Action item →
Look at the data below and print exactly the lines from its first line through the line with "recoloured,turquoise teapot,693 474,white"; the pictures stay out of the copy.

[[ Data excerpts open ]]

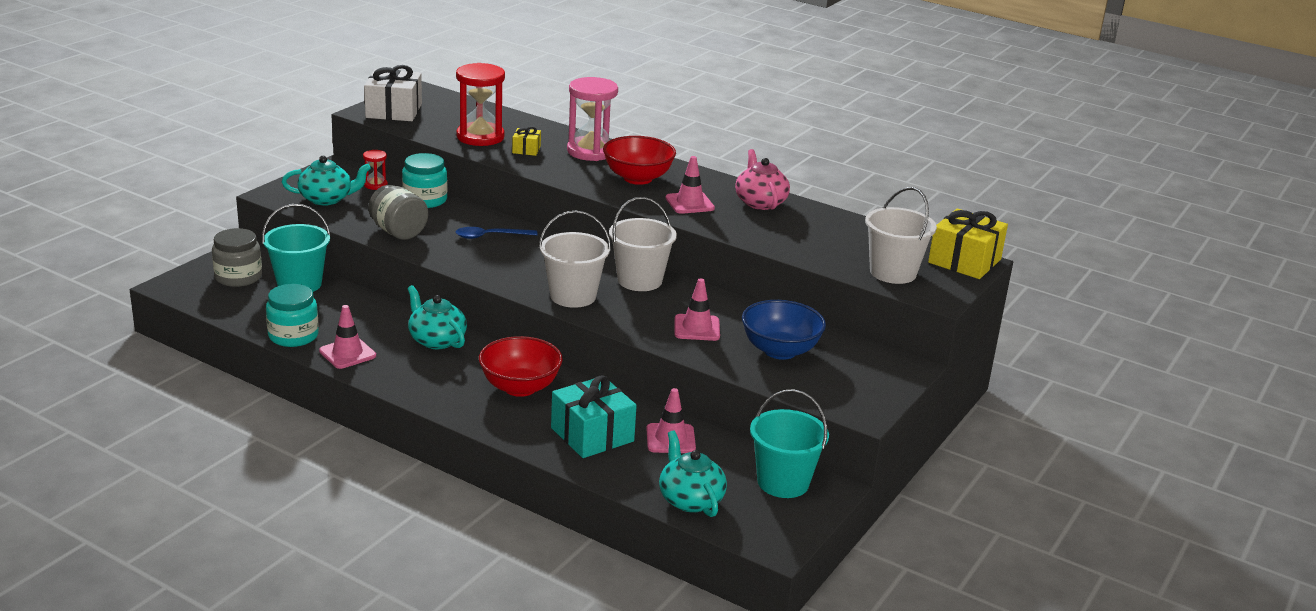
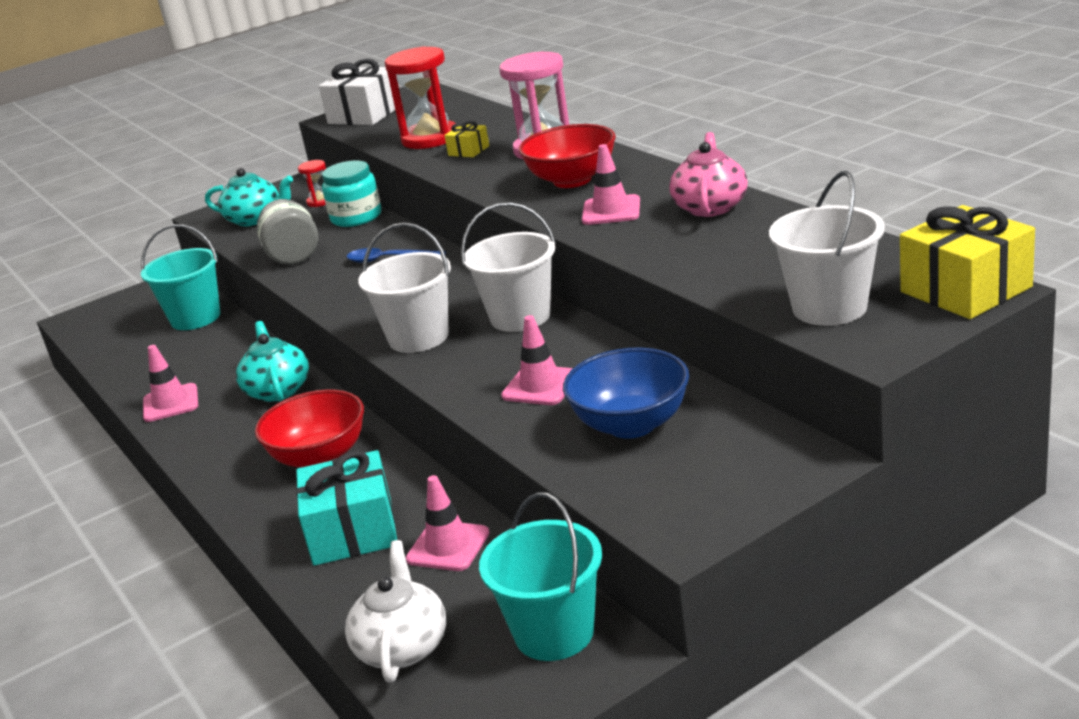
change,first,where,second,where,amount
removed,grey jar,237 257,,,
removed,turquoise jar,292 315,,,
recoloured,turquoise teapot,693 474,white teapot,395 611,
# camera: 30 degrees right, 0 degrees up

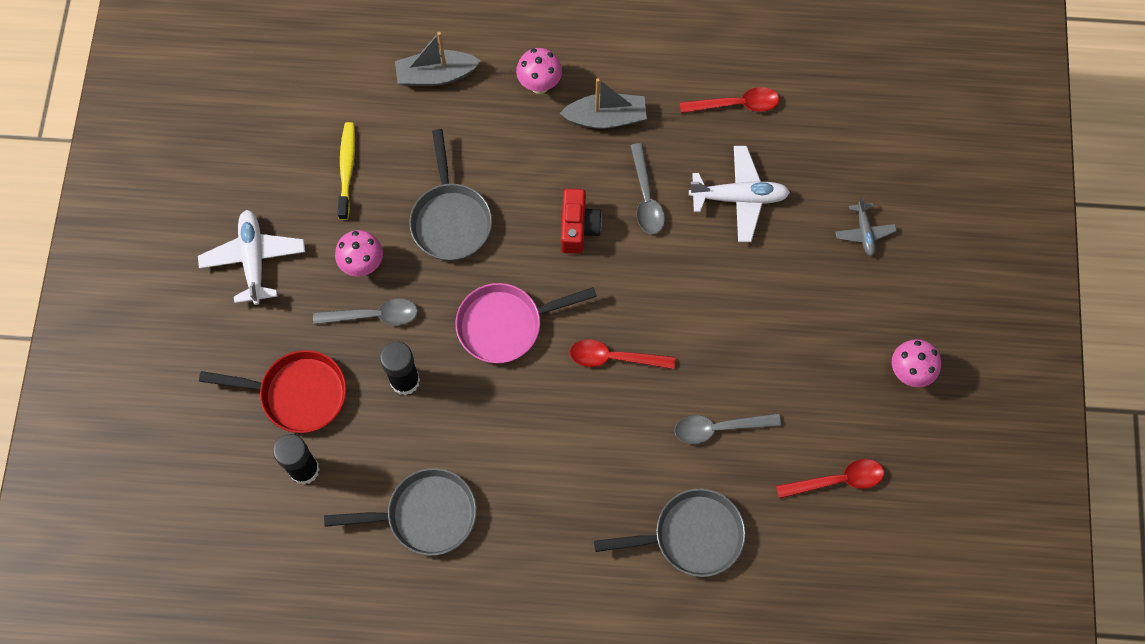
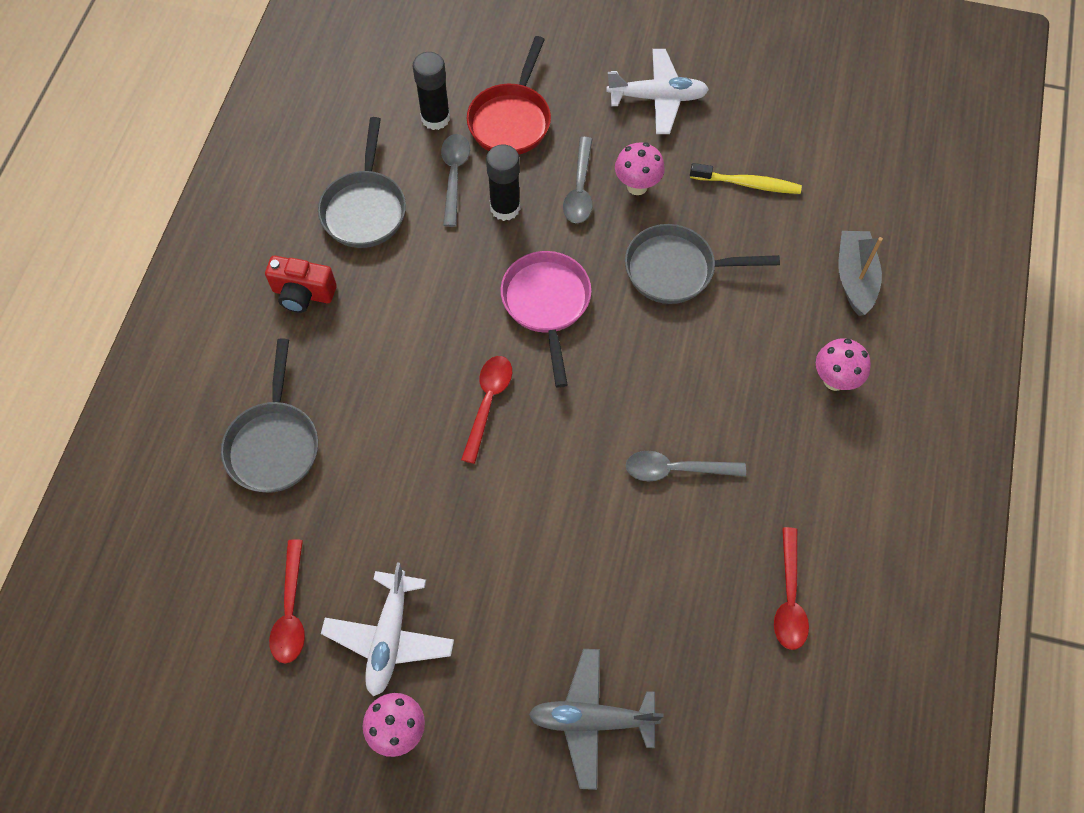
change,first,where,second,where,amount
removed,grey boat,603 103,,,
moved,white plane,739 194,,387 629,
moved,red camera,581 221,,301 284,
resized,grey plane,866 226,,596 719,x1.73
moved,grey spoon,728 428,,455 180,
# camera: 100 degrees right, 5 degrees down

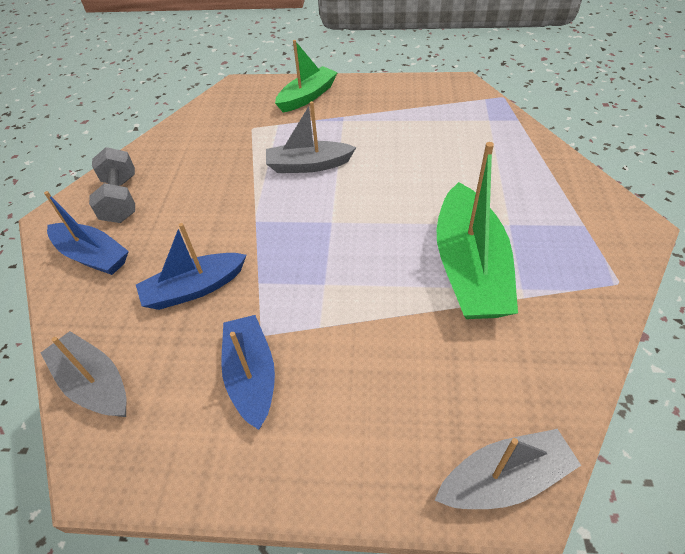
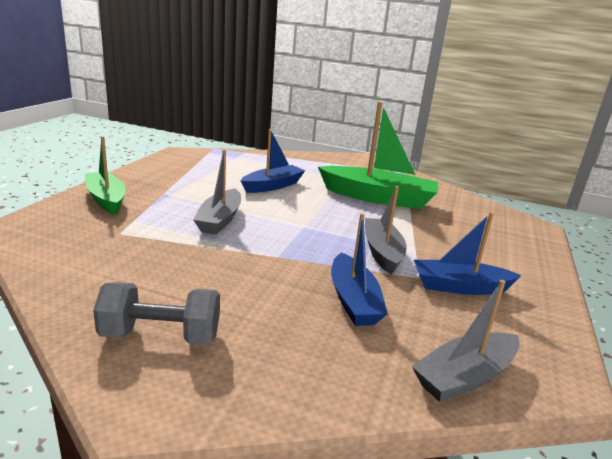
change,first,where,second,where,amount
moved,blue boat,86 233,,273 161,
moved,grey boat,507 469,,385 230,
# camera: 80 degrees left, 25 degrees down

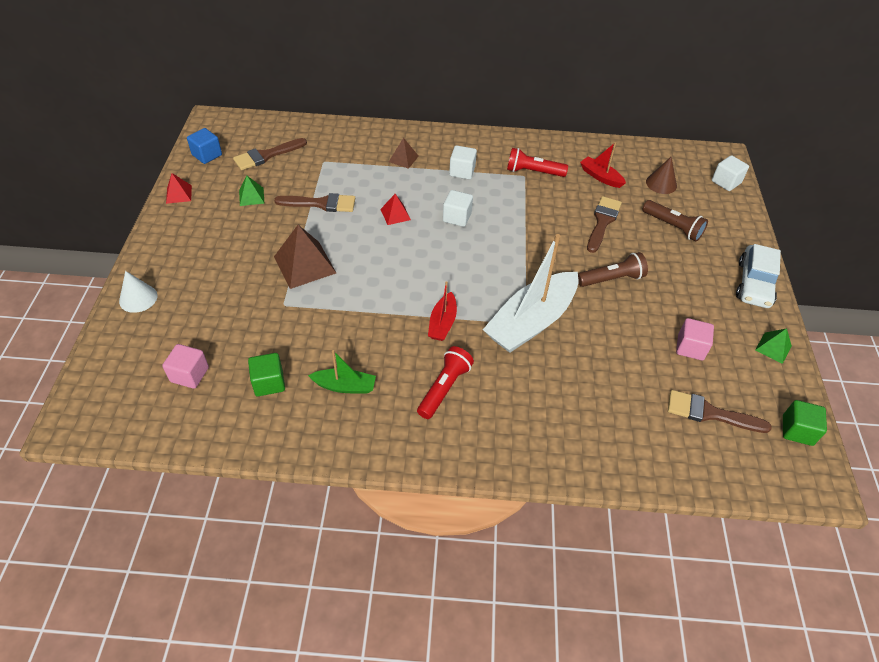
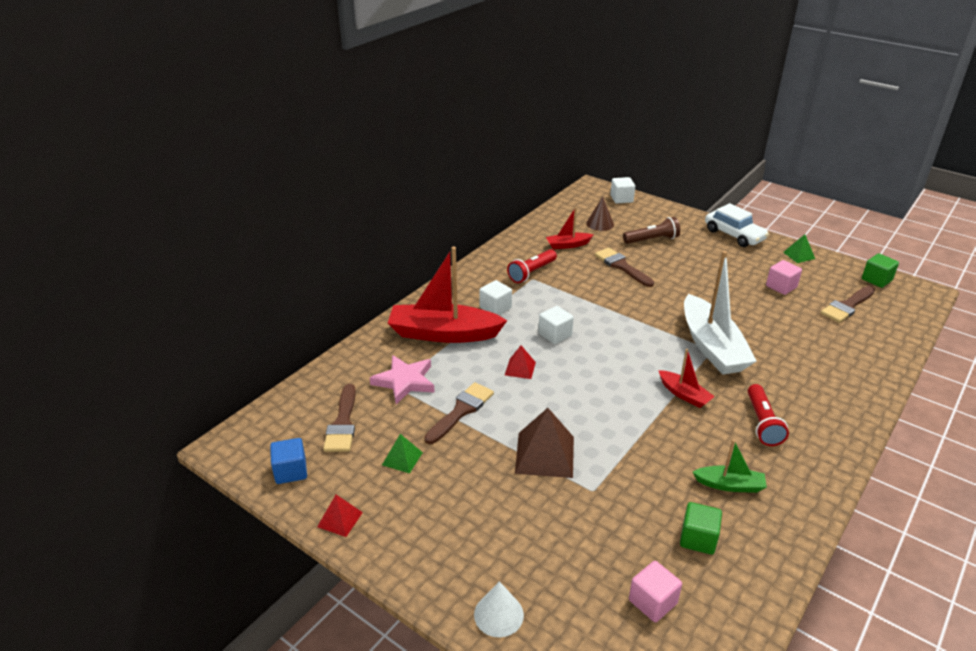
change,first,where,second,where,amount
replaced,brown pyramid,404 153,red boat,447 294,
removed,brown flashlight,613 269,,,
turned,red flashlight,445 382,,768 415,150 degrees counterclockwise
turned,green boat,342 372,,730 466,60 degrees clockwise
added,,,pink star,402 379,
# camera: 55 degrees left, 15 degrees down

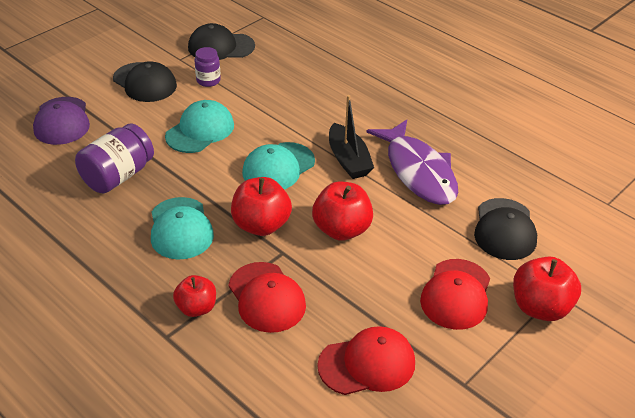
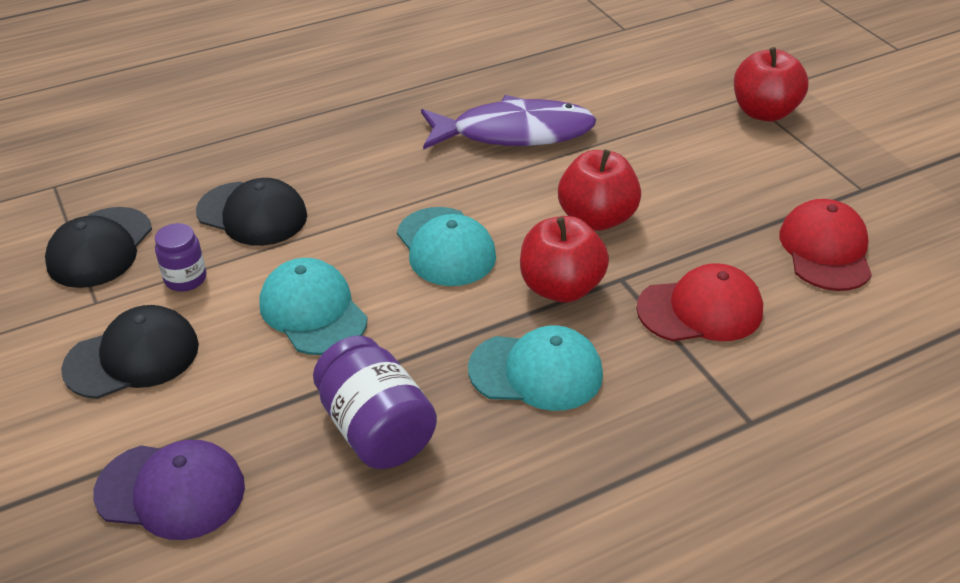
change,first,where,second,where,amount
removed,black boat,351 137,,,
moved,black cap,505 229,,251 212,
removed,red cap,455 294,,,
removed,red apple,194 296,,,
# camera: 70 degrees left, 0 degrees up

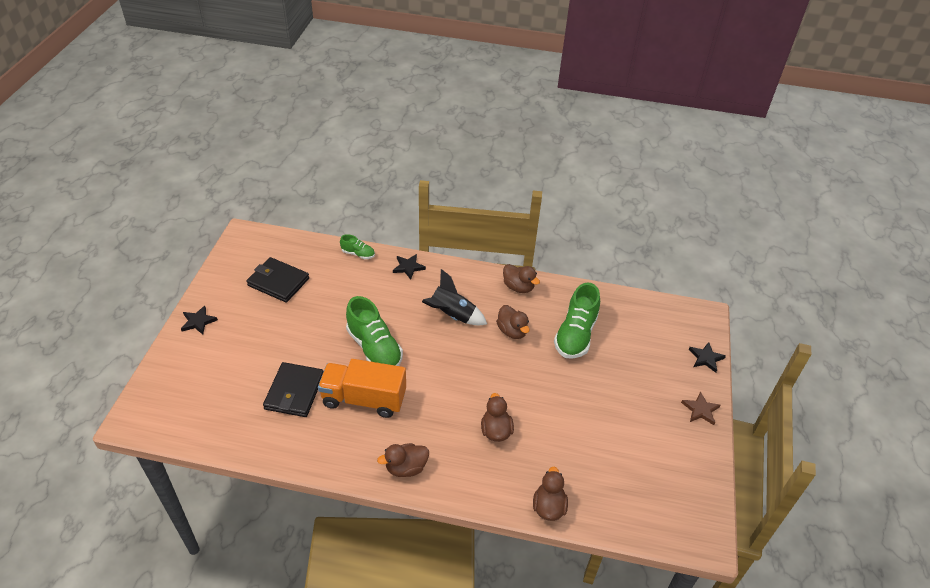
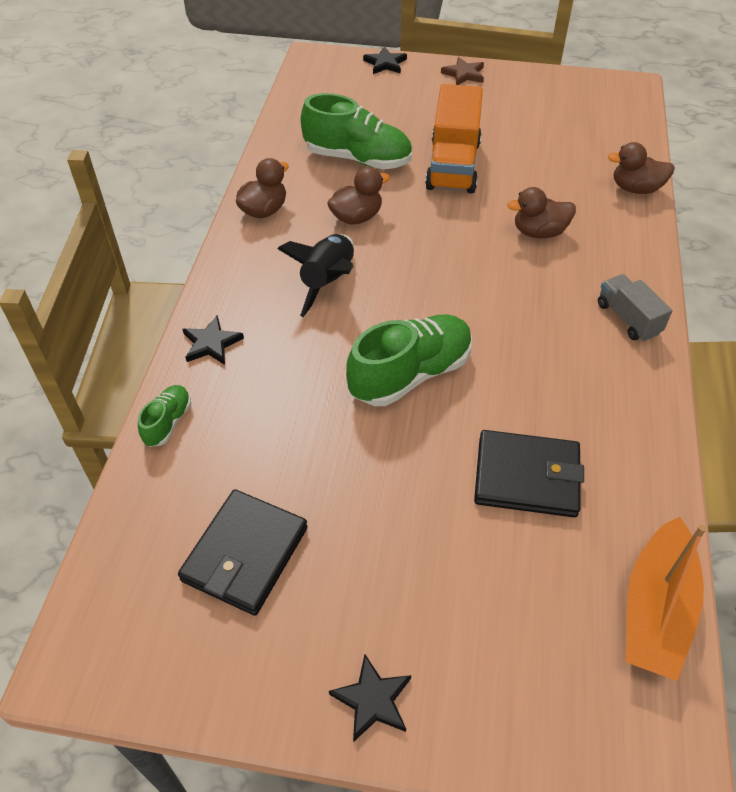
change,first,where,second,where,amount
moved,orange truck,362 388,,454 139,
replaced,brown duck,403 460,grey truck,635 307,
added,,,orange boat,666 599,
# camera: 90 degrees left, 5 degrees up

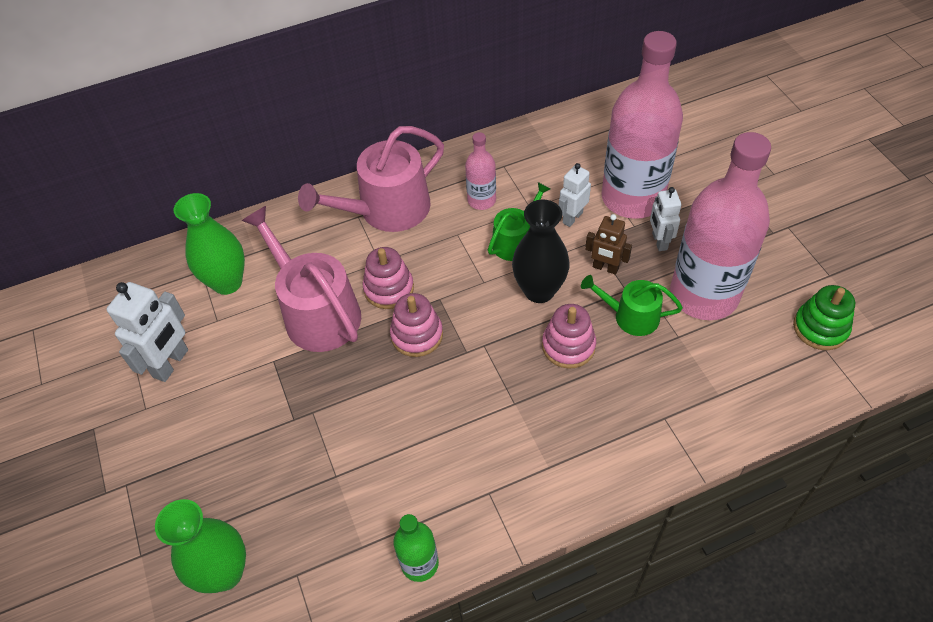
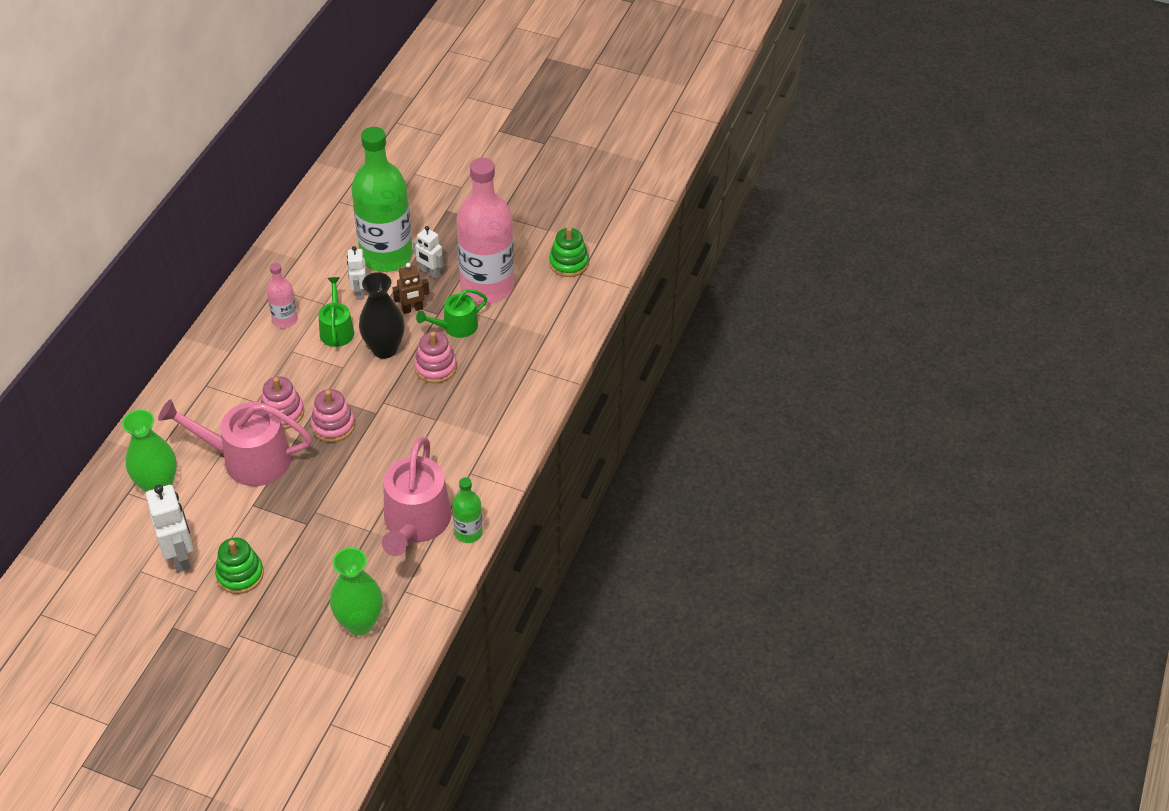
change,first,where,second,where,amount
recoloured,pink bottle,642 125,green bottle,382 199,
moved,pink watering can,371 179,,416 496,
added,,,green stacking toy,239 565,
# camera: 50 degrees left, 5 degrees down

[[ Data excerpts closed ]]

Answer →
change,first,where,second,where,amount
removed,grey jar,237 257,,,
removed,turquoise jar,292 315,,,
recoloured,turquoise teapot,693 474,white teapot,395 611,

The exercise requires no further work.